YOUR ASSIGNMENT = Starting at the line containing "(546, 151) = (449, 318): pink" and ending at the line containing "(625, 140) = (509, 348): pink", print every line of the material below exactly, both ends included, and stop there.

EXERCISE DATA =
((
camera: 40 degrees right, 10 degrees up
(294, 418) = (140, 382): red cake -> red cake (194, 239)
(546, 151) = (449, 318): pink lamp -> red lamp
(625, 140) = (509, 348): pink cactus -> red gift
))
((
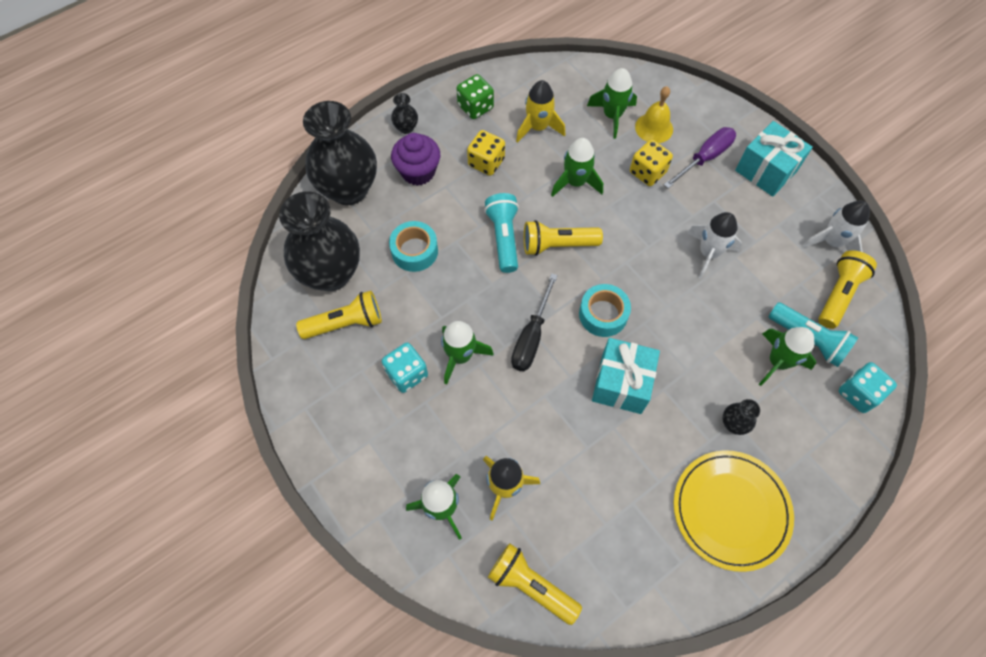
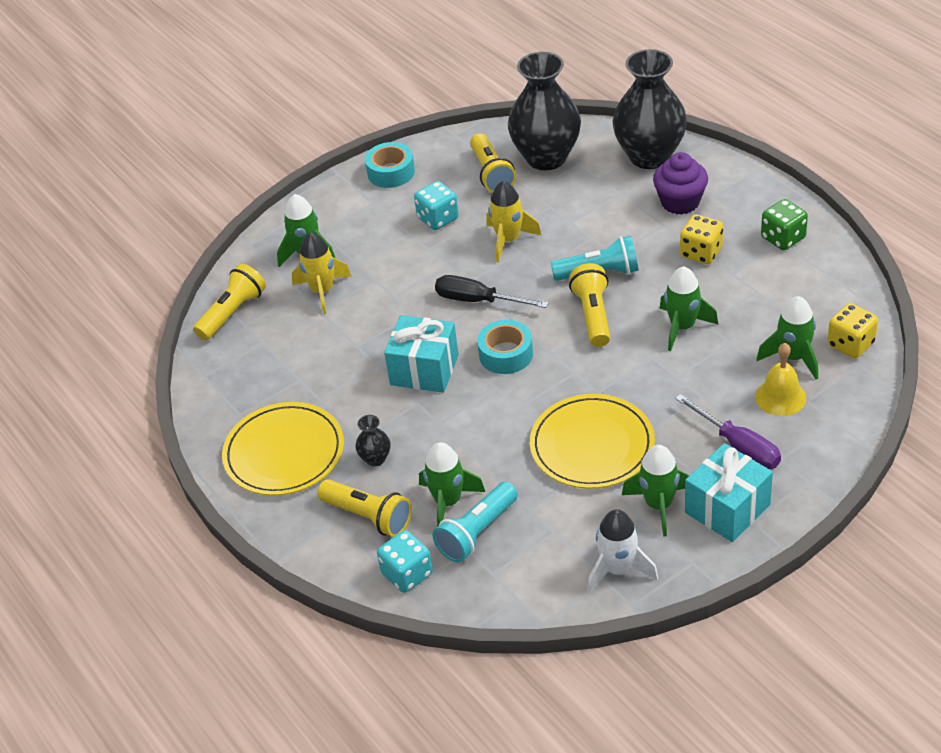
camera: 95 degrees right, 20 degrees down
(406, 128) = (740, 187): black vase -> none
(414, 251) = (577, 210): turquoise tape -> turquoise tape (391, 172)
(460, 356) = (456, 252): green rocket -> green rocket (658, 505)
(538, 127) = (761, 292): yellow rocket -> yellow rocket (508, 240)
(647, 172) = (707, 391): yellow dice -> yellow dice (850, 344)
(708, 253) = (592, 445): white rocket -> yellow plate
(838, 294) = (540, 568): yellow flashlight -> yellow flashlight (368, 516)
))
ANSWER TO THE PROBLEM =
(546, 151) = (449, 318): pink lamp -> red lamp
(625, 140) = (509, 348): pink cactus -> red gift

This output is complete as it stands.